*** Begin section ***

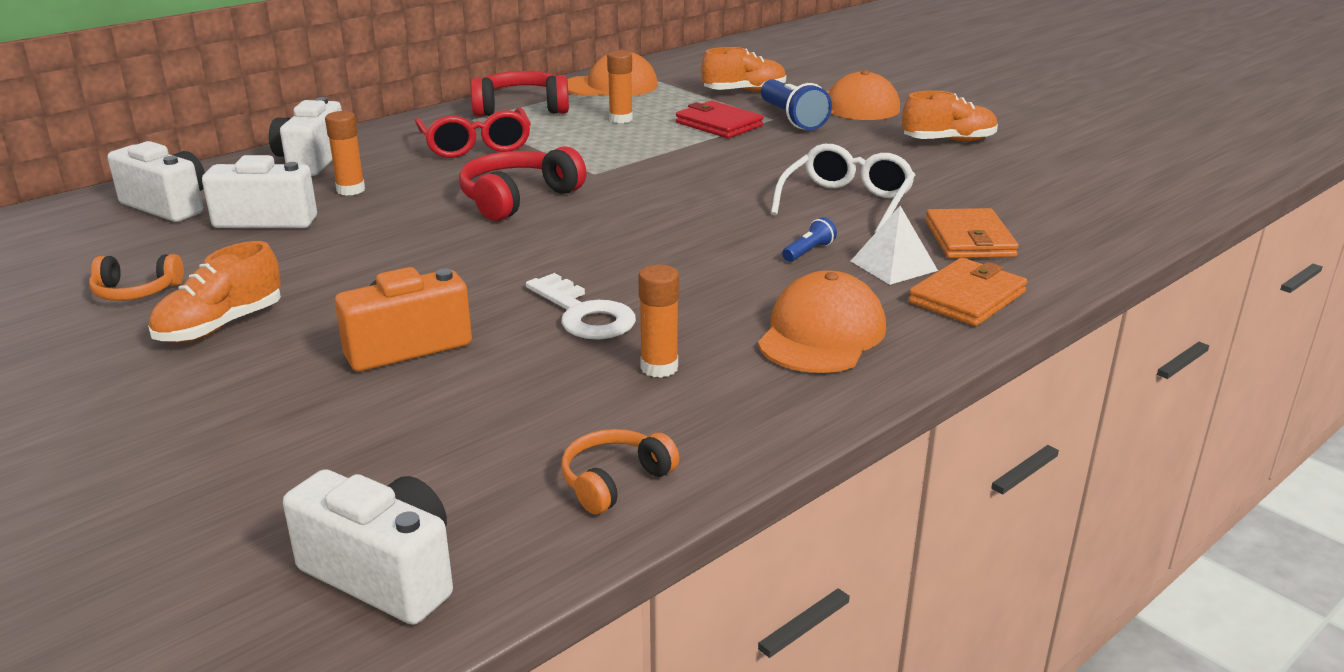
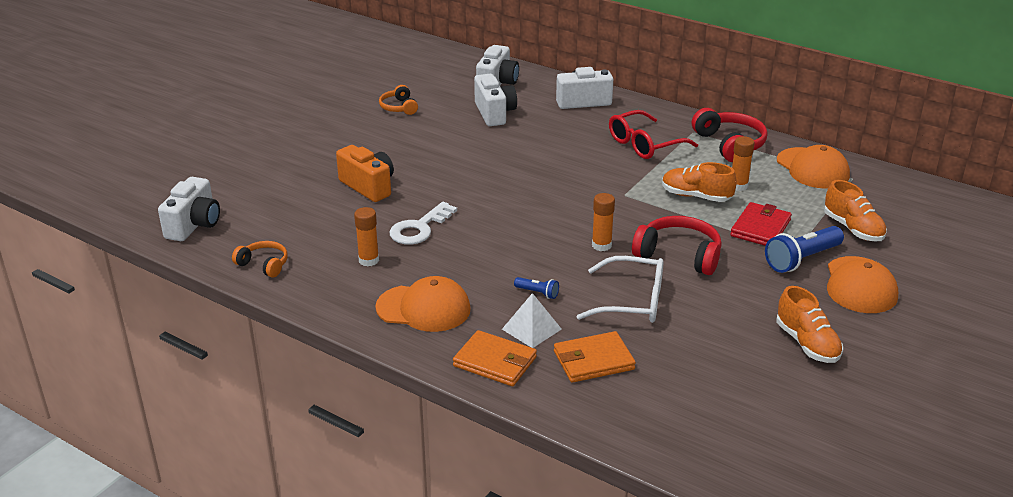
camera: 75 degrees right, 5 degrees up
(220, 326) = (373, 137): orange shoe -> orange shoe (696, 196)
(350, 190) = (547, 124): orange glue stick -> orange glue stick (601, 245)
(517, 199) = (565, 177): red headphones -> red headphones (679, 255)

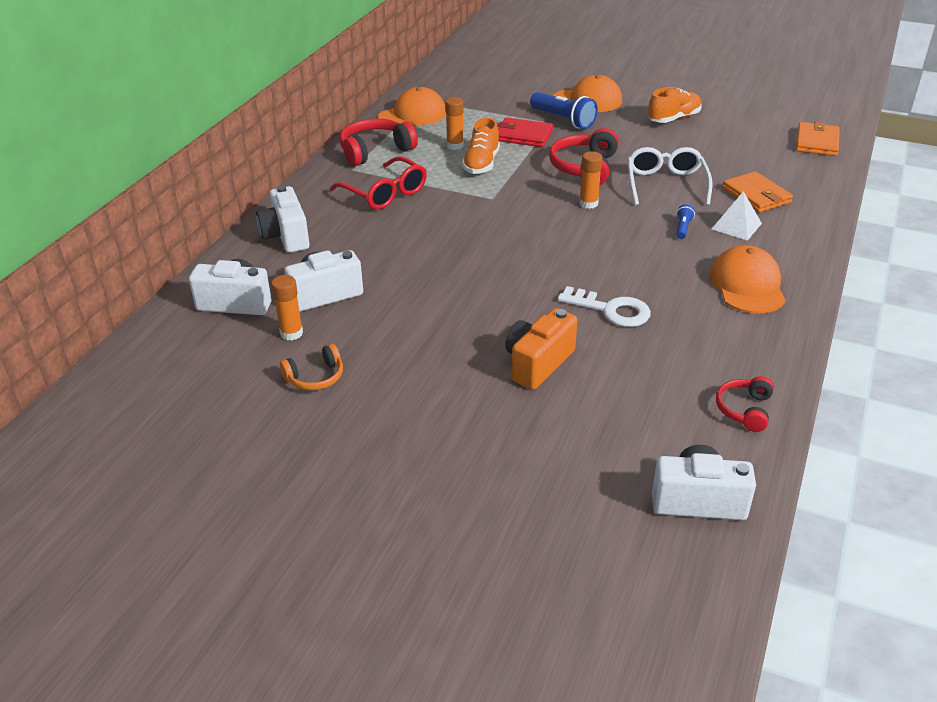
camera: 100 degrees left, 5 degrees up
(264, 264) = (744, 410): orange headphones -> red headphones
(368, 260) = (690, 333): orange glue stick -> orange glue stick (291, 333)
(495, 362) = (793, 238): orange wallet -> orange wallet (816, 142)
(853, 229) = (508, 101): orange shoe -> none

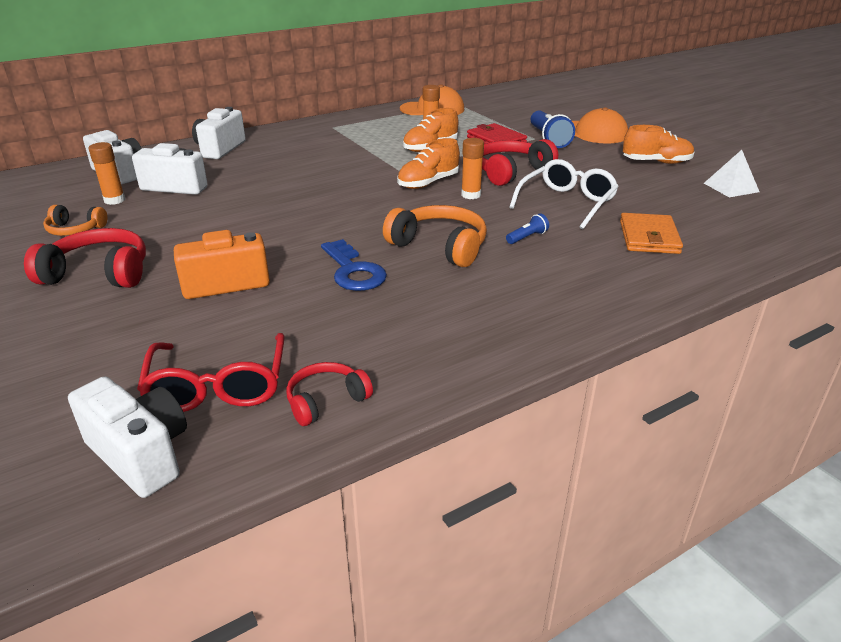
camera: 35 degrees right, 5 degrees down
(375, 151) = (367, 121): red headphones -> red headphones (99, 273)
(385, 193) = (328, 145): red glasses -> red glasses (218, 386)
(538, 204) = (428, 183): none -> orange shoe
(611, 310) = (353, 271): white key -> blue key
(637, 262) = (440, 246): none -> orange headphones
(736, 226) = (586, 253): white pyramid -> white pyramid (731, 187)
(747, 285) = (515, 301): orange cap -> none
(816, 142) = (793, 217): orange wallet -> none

*** End section ***

Return every line of the listing above where "none" appears.

» **Task response**:
(853, 229) = (508, 101): orange shoe -> none
(538, 204) = (428, 183): none -> orange shoe
(637, 262) = (440, 246): none -> orange headphones
(747, 285) = (515, 301): orange cap -> none
(816, 142) = (793, 217): orange wallet -> none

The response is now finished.